WORK TASK » Could you reproduce, word for word, everything below from the line containing "RFID pin RST: D26 -> D27" down to the line containing "TEMP2 pin GND: GND -> 3V3", with both of those lines included and no others?

INFORMATION SUPPLIED »
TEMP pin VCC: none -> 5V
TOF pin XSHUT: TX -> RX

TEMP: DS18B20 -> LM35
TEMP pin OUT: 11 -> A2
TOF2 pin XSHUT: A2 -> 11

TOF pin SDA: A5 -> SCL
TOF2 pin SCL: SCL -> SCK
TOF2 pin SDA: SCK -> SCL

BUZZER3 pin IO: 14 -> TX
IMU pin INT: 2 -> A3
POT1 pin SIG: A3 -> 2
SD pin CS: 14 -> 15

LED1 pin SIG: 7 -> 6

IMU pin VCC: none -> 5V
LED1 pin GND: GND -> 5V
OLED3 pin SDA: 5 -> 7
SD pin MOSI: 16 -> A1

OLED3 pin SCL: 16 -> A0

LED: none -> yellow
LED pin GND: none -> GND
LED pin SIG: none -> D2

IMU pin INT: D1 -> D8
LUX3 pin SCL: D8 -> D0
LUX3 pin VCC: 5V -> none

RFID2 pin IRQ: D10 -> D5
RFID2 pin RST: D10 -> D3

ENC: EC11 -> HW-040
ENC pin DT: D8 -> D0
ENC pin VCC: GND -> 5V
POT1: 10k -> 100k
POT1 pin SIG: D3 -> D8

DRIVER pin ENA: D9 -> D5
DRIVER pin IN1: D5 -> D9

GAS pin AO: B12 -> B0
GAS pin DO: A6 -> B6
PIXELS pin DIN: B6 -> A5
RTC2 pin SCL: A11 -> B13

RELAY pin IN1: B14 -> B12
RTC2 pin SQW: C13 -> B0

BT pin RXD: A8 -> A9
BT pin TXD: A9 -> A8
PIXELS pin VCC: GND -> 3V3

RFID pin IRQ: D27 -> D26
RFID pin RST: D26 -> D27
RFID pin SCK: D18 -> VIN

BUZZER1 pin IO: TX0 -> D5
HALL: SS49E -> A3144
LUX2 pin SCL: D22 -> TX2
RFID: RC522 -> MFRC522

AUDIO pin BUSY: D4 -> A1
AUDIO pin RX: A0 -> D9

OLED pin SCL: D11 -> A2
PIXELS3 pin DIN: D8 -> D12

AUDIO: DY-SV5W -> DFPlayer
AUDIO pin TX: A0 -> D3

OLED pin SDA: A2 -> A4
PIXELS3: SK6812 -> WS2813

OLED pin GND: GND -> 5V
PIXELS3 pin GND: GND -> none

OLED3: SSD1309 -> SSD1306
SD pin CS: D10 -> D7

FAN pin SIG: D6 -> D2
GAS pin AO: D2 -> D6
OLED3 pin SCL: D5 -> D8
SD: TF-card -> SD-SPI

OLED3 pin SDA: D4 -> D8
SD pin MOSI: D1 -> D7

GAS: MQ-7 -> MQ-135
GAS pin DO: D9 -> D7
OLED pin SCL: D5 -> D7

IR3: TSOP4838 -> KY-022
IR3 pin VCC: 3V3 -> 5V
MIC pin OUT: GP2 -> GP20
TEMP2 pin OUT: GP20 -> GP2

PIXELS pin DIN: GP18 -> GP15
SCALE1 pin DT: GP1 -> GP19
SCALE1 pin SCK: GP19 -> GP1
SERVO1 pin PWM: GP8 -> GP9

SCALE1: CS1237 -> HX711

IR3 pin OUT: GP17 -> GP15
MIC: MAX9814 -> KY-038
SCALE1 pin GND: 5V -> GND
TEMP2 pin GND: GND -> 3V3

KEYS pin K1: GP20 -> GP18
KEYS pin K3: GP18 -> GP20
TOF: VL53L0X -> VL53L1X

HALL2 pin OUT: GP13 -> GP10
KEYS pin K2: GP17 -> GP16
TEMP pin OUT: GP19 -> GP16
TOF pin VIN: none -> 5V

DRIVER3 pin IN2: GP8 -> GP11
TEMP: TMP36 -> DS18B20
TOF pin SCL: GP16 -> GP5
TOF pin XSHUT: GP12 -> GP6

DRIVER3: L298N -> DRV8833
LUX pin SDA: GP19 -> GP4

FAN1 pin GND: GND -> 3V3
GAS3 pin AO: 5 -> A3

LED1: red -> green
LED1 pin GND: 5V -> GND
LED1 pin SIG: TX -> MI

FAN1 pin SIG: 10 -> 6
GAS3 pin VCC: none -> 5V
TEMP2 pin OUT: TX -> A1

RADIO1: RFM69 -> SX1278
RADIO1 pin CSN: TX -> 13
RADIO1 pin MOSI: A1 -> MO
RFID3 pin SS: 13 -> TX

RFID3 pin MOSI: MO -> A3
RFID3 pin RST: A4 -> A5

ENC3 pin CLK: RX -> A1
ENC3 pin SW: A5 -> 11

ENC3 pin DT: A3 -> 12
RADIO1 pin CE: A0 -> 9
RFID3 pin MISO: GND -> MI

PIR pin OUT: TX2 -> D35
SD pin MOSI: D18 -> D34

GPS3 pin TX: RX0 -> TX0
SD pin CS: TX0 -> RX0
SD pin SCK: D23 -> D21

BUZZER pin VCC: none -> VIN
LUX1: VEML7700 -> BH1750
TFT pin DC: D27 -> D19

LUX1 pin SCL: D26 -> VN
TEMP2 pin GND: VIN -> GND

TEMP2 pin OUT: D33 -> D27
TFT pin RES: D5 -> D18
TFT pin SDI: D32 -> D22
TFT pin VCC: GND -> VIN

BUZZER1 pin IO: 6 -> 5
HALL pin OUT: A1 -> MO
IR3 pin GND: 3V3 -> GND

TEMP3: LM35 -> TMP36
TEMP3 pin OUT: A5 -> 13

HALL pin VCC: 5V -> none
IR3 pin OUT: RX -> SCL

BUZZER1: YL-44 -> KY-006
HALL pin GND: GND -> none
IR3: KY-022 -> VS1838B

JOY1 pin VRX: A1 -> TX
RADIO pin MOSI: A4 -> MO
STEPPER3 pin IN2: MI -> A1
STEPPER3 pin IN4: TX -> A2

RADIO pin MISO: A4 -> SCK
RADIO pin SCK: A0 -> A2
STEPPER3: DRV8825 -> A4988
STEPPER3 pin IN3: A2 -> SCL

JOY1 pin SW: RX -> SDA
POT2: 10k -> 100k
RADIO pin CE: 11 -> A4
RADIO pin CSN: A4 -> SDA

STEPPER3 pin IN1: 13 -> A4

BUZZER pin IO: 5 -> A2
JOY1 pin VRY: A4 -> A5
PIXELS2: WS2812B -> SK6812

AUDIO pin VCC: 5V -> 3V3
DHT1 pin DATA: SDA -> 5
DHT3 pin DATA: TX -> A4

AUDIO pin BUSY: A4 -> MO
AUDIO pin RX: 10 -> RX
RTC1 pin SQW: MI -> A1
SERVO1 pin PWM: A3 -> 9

WRITTEN ANSWER »
RFID pin RST: D26 -> D27
RFID pin SCK: D18 -> VIN

BUZZER1 pin IO: TX0 -> D5
HALL: SS49E -> A3144
LUX2 pin SCL: D22 -> TX2
RFID: RC522 -> MFRC522

AUDIO pin BUSY: D4 -> A1
AUDIO pin RX: A0 -> D9

OLED pin SCL: D11 -> A2
PIXELS3 pin DIN: D8 -> D12

AUDIO: DY-SV5W -> DFPlayer
AUDIO pin TX: A0 -> D3

OLED pin SDA: A2 -> A4
PIXELS3: SK6812 -> WS2813

OLED pin GND: GND -> 5V
PIXELS3 pin GND: GND -> none

OLED3: SSD1309 -> SSD1306
SD pin CS: D10 -> D7

FAN pin SIG: D6 -> D2
GAS pin AO: D2 -> D6
OLED3 pin SCL: D5 -> D8
SD: TF-card -> SD-SPI

OLED3 pin SDA: D4 -> D8
SD pin MOSI: D1 -> D7

GAS: MQ-7 -> MQ-135
GAS pin DO: D9 -> D7
OLED pin SCL: D5 -> D7

IR3: TSOP4838 -> KY-022
IR3 pin VCC: 3V3 -> 5V
MIC pin OUT: GP2 -> GP20
TEMP2 pin OUT: GP20 -> GP2

PIXELS pin DIN: GP18 -> GP15
SCALE1 pin DT: GP1 -> GP19
SCALE1 pin SCK: GP19 -> GP1
SERVO1 pin PWM: GP8 -> GP9

SCALE1: CS1237 -> HX711

IR3 pin OUT: GP17 -> GP15
MIC: MAX9814 -> KY-038
SCALE1 pin GND: 5V -> GND
TEMP2 pin GND: GND -> 3V3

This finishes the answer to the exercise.